**Requirement:**
Could you write out all of the data again, word for word?

=== Working data ===

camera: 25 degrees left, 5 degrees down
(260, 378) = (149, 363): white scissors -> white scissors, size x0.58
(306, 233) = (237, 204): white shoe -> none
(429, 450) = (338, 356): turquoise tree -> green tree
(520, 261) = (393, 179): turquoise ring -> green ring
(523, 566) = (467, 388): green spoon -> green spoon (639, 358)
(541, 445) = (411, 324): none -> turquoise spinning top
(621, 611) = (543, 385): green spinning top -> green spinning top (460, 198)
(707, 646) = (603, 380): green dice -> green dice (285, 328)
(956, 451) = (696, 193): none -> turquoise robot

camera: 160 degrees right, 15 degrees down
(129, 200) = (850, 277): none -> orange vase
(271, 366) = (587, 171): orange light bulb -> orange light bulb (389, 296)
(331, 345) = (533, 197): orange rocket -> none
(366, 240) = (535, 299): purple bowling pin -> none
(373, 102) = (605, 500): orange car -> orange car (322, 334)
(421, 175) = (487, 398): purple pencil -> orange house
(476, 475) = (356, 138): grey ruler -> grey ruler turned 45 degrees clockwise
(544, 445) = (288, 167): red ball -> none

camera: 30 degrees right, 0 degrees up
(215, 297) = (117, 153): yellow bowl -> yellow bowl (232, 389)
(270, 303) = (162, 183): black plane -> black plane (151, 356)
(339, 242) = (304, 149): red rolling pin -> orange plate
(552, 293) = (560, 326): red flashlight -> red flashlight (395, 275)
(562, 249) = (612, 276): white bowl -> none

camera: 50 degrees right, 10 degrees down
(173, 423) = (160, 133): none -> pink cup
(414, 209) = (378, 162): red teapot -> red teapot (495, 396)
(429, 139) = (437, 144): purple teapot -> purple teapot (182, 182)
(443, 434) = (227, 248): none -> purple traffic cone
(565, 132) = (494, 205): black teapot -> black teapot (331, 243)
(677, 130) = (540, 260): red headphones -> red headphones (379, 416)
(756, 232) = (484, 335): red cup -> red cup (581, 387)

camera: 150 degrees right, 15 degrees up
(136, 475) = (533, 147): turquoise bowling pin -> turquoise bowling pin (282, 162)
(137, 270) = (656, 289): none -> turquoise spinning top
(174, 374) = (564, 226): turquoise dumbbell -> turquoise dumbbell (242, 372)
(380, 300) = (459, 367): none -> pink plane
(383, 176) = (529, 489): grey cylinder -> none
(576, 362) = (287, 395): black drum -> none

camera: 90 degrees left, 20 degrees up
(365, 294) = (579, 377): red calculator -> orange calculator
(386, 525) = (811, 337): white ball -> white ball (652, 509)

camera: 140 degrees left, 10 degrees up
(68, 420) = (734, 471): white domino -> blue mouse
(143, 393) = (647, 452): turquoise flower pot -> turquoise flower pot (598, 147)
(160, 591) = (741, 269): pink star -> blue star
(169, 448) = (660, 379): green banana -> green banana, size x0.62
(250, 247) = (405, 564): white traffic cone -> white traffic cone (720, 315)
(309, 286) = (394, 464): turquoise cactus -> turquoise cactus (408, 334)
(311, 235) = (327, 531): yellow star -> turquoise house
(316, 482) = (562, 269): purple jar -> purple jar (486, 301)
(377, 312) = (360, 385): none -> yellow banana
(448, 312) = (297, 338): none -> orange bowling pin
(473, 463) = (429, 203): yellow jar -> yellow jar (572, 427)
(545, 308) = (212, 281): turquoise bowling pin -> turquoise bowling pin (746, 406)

===

**Answer to the problem:**
camera: 25 degrees left, 5 degrees down
(260, 378) = (149, 363): white scissors -> white scissors, size x0.58
(306, 233) = (237, 204): white shoe -> none
(429, 450) = (338, 356): turquoise tree -> green tree
(520, 261) = (393, 179): turquoise ring -> green ring
(523, 566) = (467, 388): green spoon -> green spoon (639, 358)
(541, 445) = (411, 324): none -> turquoise spinning top
(621, 611) = (543, 385): green spinning top -> green spinning top (460, 198)
(707, 646) = (603, 380): green dice -> green dice (285, 328)
(956, 451) = (696, 193): none -> turquoise robot

camera: 160 degrees right, 15 degrees down
(129, 200) = (850, 277): none -> orange vase
(271, 366) = (587, 171): orange light bulb -> orange light bulb (389, 296)
(331, 345) = (533, 197): orange rocket -> none
(366, 240) = (535, 299): purple bowling pin -> none
(373, 102) = (605, 500): orange car -> orange car (322, 334)
(421, 175) = (487, 398): purple pencil -> orange house
(476, 475) = (356, 138): grey ruler -> grey ruler turned 45 degrees clockwise
(544, 445) = (288, 167): red ball -> none

camera: 30 degrees right, 0 degrees up
(215, 297) = (117, 153): yellow bowl -> yellow bowl (232, 389)
(270, 303) = (162, 183): black plane -> black plane (151, 356)
(339, 242) = (304, 149): red rolling pin -> orange plate
(552, 293) = (560, 326): red flashlight -> red flashlight (395, 275)
(562, 249) = (612, 276): white bowl -> none

camera: 50 degrees right, 10 degrees down
(173, 423) = (160, 133): none -> pink cup
(414, 209) = (378, 162): red teapot -> red teapot (495, 396)
(429, 139) = (437, 144): purple teapot -> purple teapot (182, 182)
(443, 434) = (227, 248): none -> purple traffic cone
(565, 132) = (494, 205): black teapot -> black teapot (331, 243)
(677, 130) = (540, 260): red headphones -> red headphones (379, 416)
(756, 232) = (484, 335): red cup -> red cup (581, 387)

camera: 150 degrees right, 15 degrees up
(136, 475) = (533, 147): turquoise bowling pin -> turquoise bowling pin (282, 162)
(137, 270) = (656, 289): none -> turquoise spinning top
(174, 374) = (564, 226): turquoise dumbbell -> turquoise dumbbell (242, 372)
(380, 300) = (459, 367): none -> pink plane
(383, 176) = (529, 489): grey cylinder -> none
(576, 362) = (287, 395): black drum -> none

camera: 90 degrees left, 20 degrees up
(365, 294) = (579, 377): red calculator -> orange calculator
(386, 525) = (811, 337): white ball -> white ball (652, 509)

camera: 140 degrees left, 10 degrees up
(68, 420) = (734, 471): white domino -> blue mouse
(143, 393) = (647, 452): turquoise flower pot -> turquoise flower pot (598, 147)
(160, 591) = (741, 269): pink star -> blue star
(169, 448) = (660, 379): green banana -> green banana, size x0.62
(250, 247) = (405, 564): white traffic cone -> white traffic cone (720, 315)
(309, 286) = (394, 464): turquoise cactus -> turquoise cactus (408, 334)
(311, 235) = (327, 531): yellow star -> turquoise house
(316, 482) = (562, 269): purple jar -> purple jar (486, 301)
(377, 312) = (360, 385): none -> yellow banana
(448, 312) = (297, 338): none -> orange bowling pin
(473, 463) = (429, 203): yellow jar -> yellow jar (572, 427)
(545, 308) = (212, 281): turquoise bowling pin -> turquoise bowling pin (746, 406)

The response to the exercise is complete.